··· Dataset ···
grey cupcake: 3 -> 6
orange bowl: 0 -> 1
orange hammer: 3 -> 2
···
··· Dataset ···
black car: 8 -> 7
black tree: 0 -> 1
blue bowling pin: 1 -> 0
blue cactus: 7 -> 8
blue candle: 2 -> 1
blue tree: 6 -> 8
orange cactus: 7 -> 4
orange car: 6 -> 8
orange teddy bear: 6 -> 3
···
··· Dataset ···
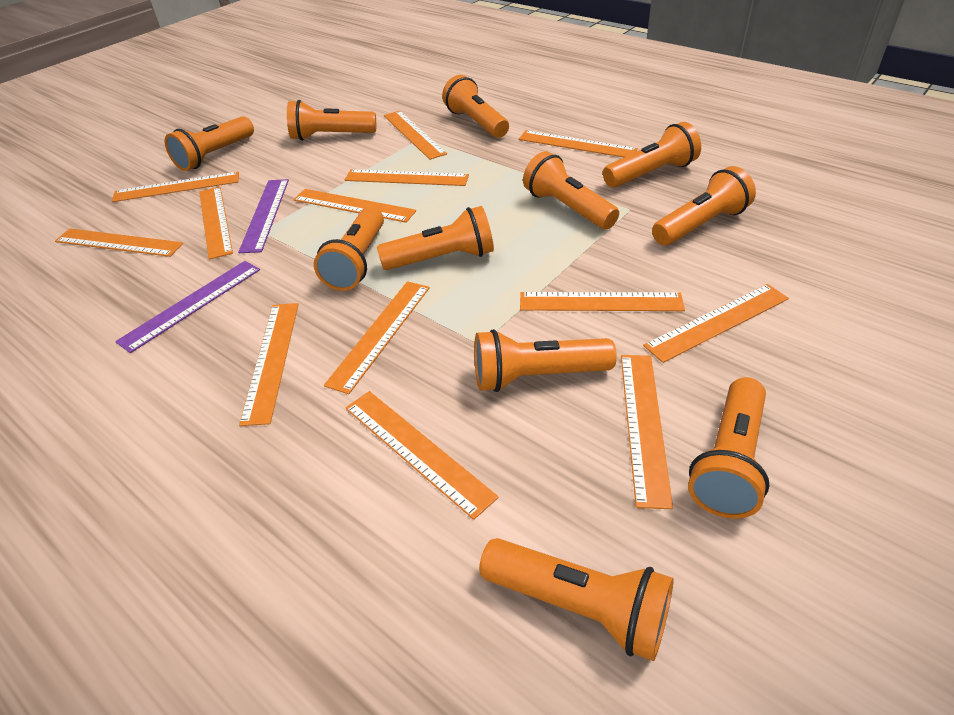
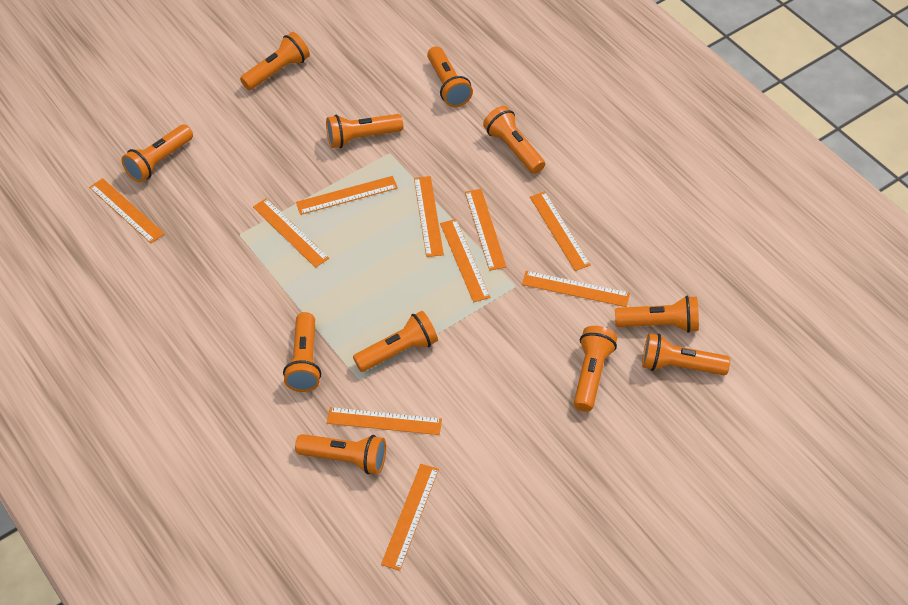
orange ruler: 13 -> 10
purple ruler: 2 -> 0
···
## Exercise prompt
Which lines of the records above contain the word "blue"? Show each of them.

## Response area
blue bowling pin: 1 -> 0
blue cactus: 7 -> 8
blue candle: 2 -> 1
blue tree: 6 -> 8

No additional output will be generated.